=== Section Start ===
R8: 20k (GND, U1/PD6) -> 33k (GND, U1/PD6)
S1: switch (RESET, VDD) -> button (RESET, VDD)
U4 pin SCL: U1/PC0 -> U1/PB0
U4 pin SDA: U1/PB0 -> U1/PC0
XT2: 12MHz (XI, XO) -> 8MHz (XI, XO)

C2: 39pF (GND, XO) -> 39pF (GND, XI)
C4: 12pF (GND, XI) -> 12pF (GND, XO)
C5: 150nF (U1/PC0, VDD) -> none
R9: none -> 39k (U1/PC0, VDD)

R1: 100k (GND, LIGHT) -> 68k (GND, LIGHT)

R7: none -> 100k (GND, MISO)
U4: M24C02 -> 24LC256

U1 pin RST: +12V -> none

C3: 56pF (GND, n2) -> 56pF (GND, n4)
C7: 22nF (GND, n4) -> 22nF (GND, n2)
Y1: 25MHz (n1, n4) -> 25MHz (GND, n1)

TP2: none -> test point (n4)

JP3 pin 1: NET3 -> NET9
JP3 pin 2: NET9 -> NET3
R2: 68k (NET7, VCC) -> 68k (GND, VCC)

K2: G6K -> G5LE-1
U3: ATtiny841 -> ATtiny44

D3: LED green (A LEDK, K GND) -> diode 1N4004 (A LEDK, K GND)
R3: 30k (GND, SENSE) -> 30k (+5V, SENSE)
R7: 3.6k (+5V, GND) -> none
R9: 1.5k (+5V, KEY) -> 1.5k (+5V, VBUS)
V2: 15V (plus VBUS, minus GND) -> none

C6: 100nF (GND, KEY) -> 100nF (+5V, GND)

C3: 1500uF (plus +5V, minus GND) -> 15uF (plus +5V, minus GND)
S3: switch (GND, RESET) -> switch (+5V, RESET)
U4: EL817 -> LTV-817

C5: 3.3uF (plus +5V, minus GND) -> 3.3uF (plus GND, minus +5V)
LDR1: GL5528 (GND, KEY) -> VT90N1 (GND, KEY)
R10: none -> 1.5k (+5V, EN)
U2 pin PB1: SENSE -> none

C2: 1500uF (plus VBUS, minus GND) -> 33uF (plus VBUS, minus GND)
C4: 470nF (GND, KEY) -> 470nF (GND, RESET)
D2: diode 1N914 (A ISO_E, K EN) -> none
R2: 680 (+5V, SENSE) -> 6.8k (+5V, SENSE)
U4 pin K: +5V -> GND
=== Section End ===
Whenever the word "plus" appears in a line of the listing, report that line.

▶ Output for this task
V2: 15V (plus VBUS, minus GND) -> none
C3: 1500uF (plus +5V, minus GND) -> 15uF (plus +5V, minus GND)
C5: 3.3uF (plus +5V, minus GND) -> 3.3uF (plus GND, minus +5V)
C2: 1500uF (plus VBUS, minus GND) -> 33uF (plus VBUS, minus GND)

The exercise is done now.